== Exercise directions ==
Output every entry below exactly, without its pictures.

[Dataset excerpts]
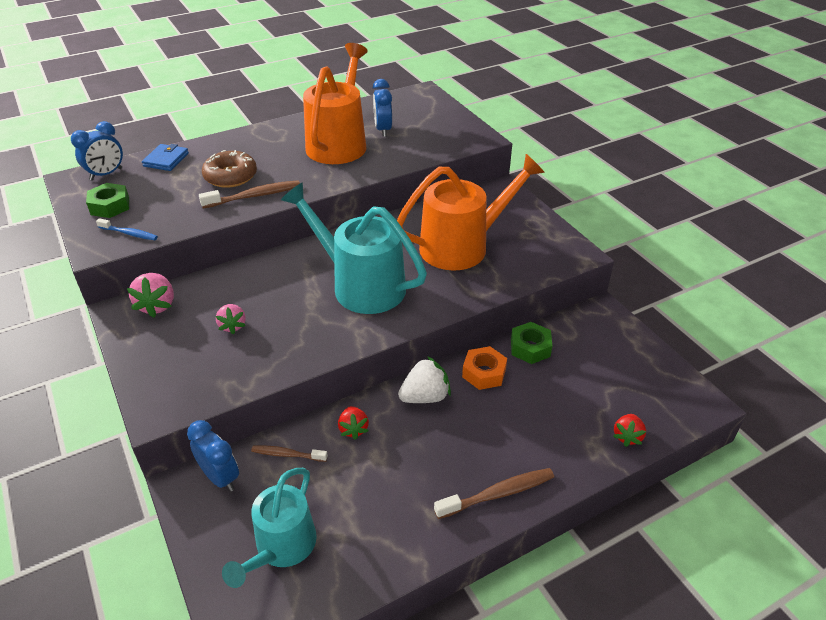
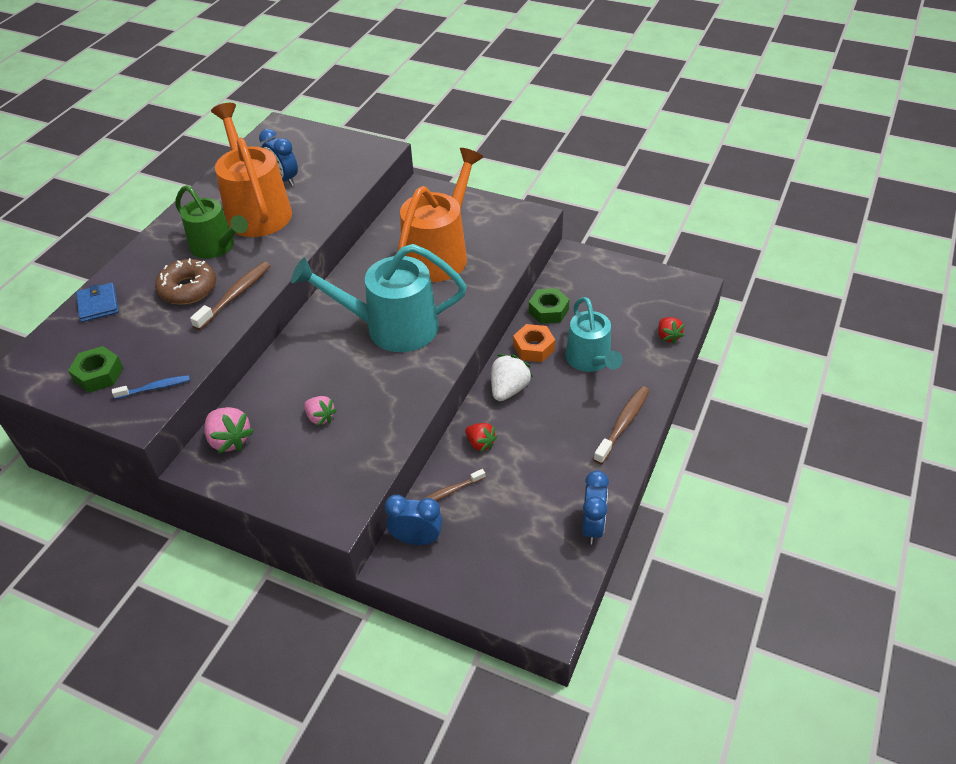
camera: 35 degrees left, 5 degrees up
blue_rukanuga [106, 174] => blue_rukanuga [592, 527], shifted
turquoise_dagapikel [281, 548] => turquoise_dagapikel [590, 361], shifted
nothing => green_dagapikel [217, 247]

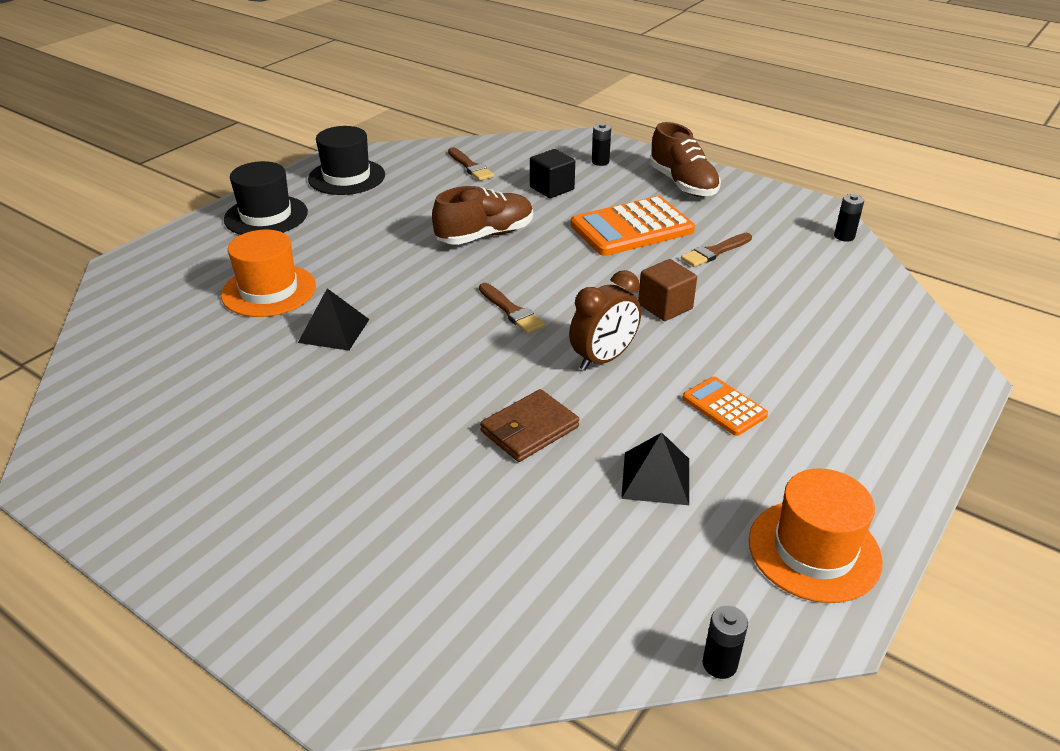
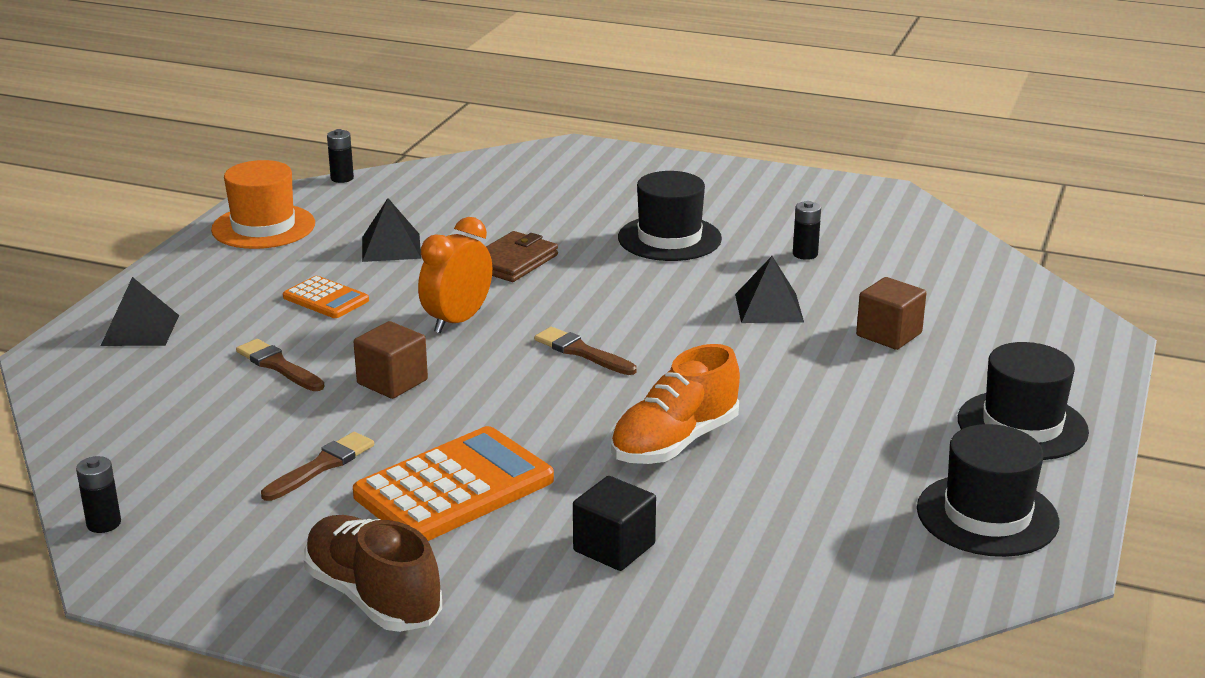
camera: 165 degrees right, 10 degrees down
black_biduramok [600, 162] => black_biduramok [805, 254], shifted
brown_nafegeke [470, 167] => brown_nafegeke [278, 366], shifted
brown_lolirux [485, 235] => orange_lolirux [674, 443]
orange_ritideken [269, 291] => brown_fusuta [889, 334]
brown_rukanuga [603, 359] => orange_rukanuga [457, 321]
nothing => black_ritideken [669, 238]
nothing => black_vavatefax [140, 330]

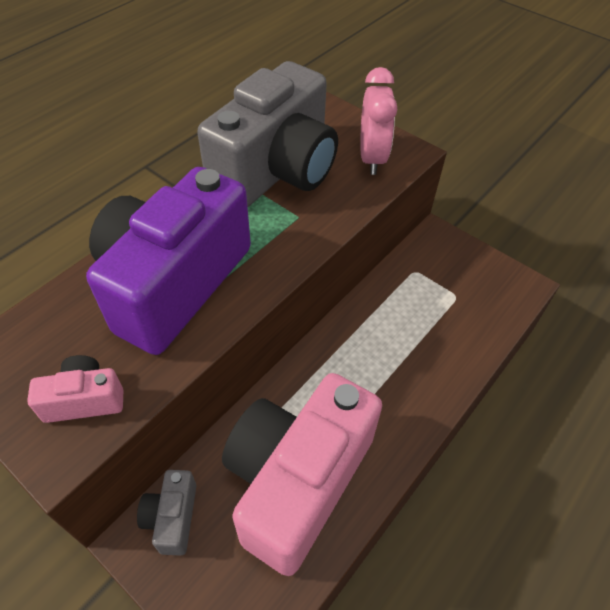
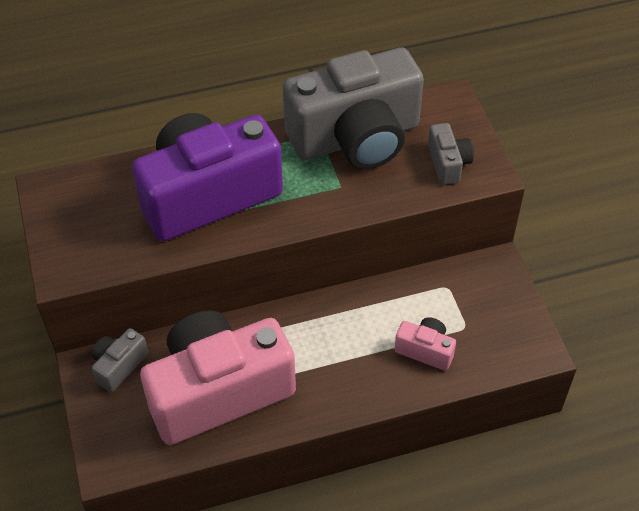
camera: 35 degrees right, 0 degrees up
pink_rukanuga [372, 158] => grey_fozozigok [448, 163]
pink_fozozigok [84, 400] => pink_fozozigok [425, 350], shifted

== Output below ==
camera: 35 degrees left, 5 degrees up
blue_rukanuga [106, 174] => blue_rukanuga [592, 527], shifted
turquoise_dagapikel [281, 548] => turquoise_dagapikel [590, 361], shifted
nothing => green_dagapikel [217, 247]

camera: 165 degrees right, 10 degrees down
black_biduramok [600, 162] => black_biduramok [805, 254], shifted
brown_nafegeke [470, 167] => brown_nafegeke [278, 366], shifted
brown_lolirux [485, 235] => orange_lolirux [674, 443]
orange_ritideken [269, 291] => brown_fusuta [889, 334]
brown_rukanuga [603, 359] => orange_rukanuga [457, 321]
nothing => black_ritideken [669, 238]
nothing => black_vavatefax [140, 330]

camera: 35 degrees right, 0 degrees up
pink_rukanuga [372, 158] => grey_fozozigok [448, 163]
pink_fozozigok [84, 400] => pink_fozozigok [425, 350], shifted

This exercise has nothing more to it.